Please write out the whole listing that follows exactly; the pictures stay out.

→ Information supplied:
▼▼▼

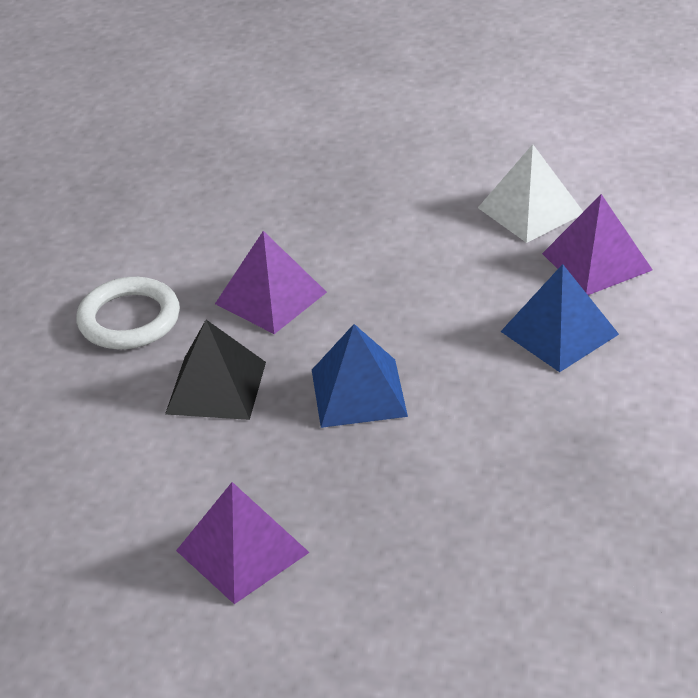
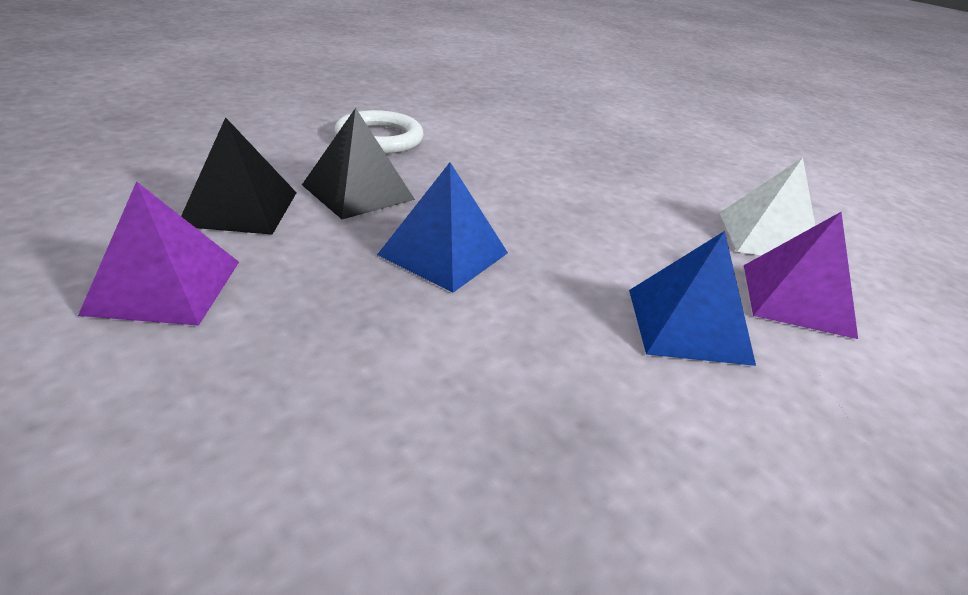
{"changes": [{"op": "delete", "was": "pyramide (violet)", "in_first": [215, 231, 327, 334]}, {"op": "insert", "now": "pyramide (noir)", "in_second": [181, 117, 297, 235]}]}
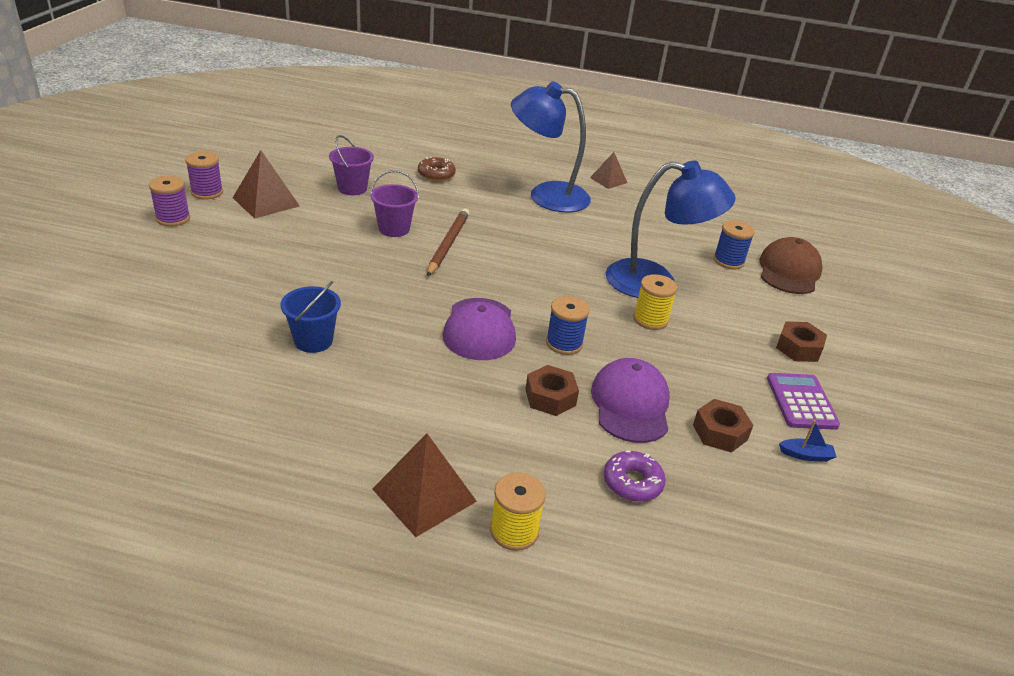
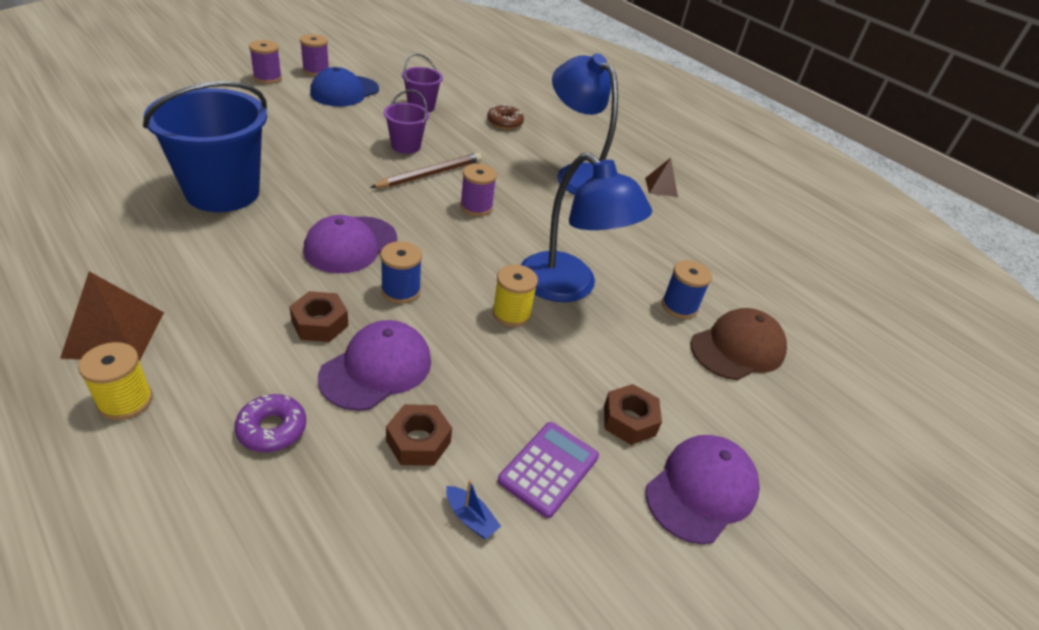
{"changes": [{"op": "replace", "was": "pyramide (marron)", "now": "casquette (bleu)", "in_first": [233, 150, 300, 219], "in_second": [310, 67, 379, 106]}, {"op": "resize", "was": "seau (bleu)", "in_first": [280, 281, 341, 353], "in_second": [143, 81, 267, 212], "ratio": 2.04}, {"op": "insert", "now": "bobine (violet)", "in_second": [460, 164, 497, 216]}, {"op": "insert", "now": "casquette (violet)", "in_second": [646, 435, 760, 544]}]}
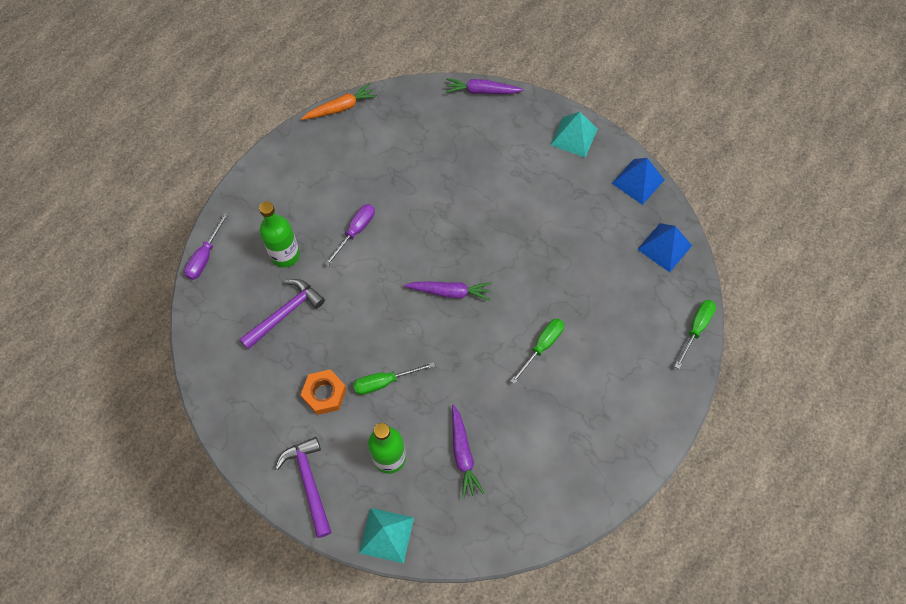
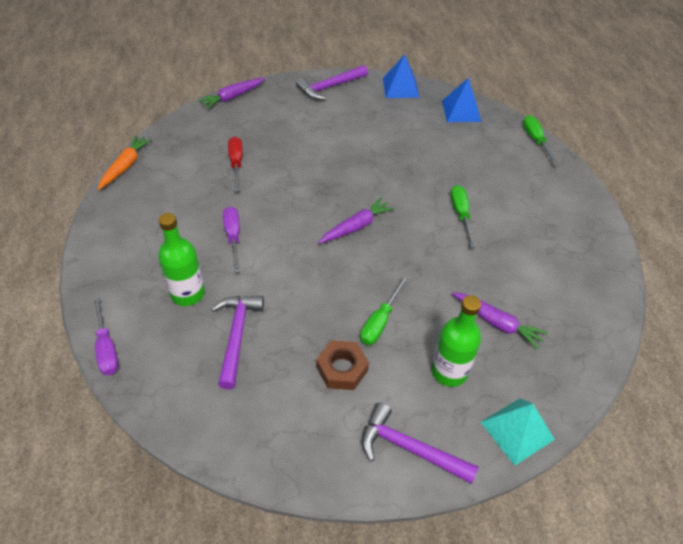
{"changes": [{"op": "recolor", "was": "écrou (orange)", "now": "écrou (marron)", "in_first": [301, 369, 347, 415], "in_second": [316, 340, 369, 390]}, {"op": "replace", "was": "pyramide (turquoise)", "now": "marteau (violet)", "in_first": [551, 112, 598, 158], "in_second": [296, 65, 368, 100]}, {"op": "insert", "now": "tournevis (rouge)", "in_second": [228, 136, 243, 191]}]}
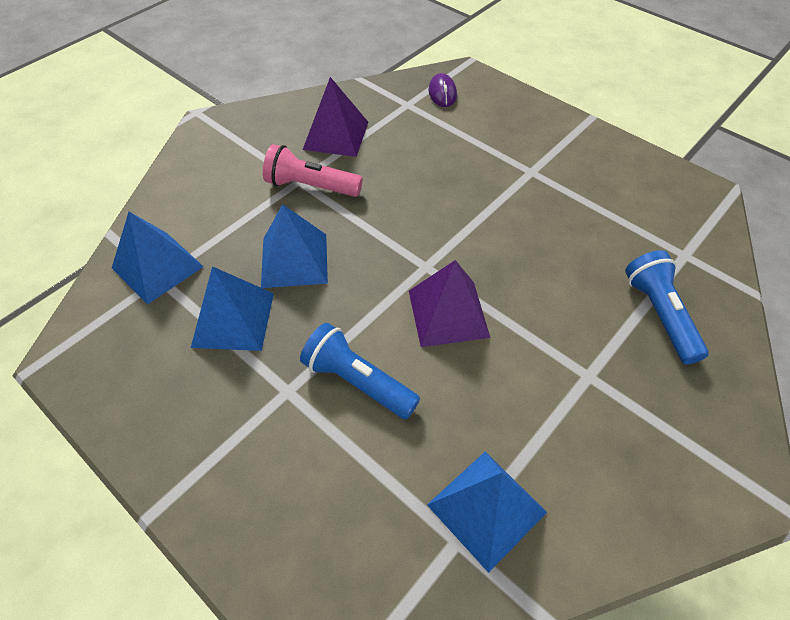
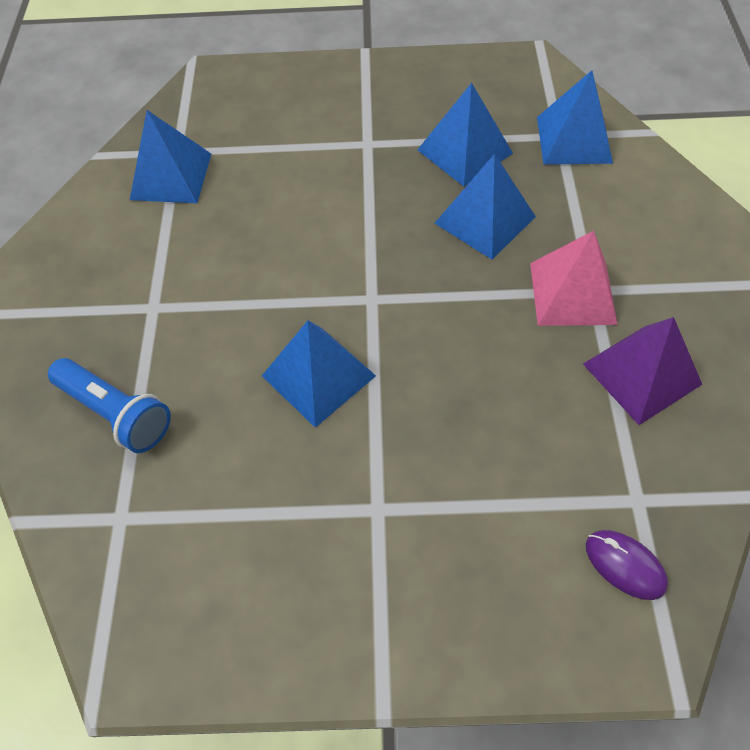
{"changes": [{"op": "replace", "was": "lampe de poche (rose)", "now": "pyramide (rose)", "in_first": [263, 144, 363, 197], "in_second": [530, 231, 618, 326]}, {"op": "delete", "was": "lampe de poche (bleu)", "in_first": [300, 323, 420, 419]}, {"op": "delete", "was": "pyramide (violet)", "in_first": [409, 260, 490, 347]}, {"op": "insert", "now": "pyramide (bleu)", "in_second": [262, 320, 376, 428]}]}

▲▲▲

→ Response:
{"changes": [{"op": "delete", "was": "pyramide (violet)", "in_first": [215, 231, 327, 334]}, {"op": "insert", "now": "pyramide (noir)", "in_second": [181, 117, 297, 235]}]}
{"changes": [{"op": "replace", "was": "pyramide (marron)", "now": "casquette (bleu)", "in_first": [233, 150, 300, 219], "in_second": [310, 67, 379, 106]}, {"op": "resize", "was": "seau (bleu)", "in_first": [280, 281, 341, 353], "in_second": [143, 81, 267, 212], "ratio": 2.04}, {"op": "insert", "now": "bobine (violet)", "in_second": [460, 164, 497, 216]}, {"op": "insert", "now": "casquette (violet)", "in_second": [646, 435, 760, 544]}]}
{"changes": [{"op": "recolor", "was": "écrou (orange)", "now": "écrou (marron)", "in_first": [301, 369, 347, 415], "in_second": [316, 340, 369, 390]}, {"op": "replace", "was": "pyramide (turquoise)", "now": "marteau (violet)", "in_first": [551, 112, 598, 158], "in_second": [296, 65, 368, 100]}, {"op": "insert", "now": "tournevis (rouge)", "in_second": [228, 136, 243, 191]}]}
{"changes": [{"op": "replace", "was": "lampe de poche (rose)", "now": "pyramide (rose)", "in_first": [263, 144, 363, 197], "in_second": [530, 231, 618, 326]}, {"op": "delete", "was": "lampe de poche (bleu)", "in_first": [300, 323, 420, 419]}, {"op": "delete", "was": "pyramide (violet)", "in_first": [409, 260, 490, 347]}, {"op": "insert", "now": "pyramide (bleu)", "in_second": [262, 320, 376, 428]}]}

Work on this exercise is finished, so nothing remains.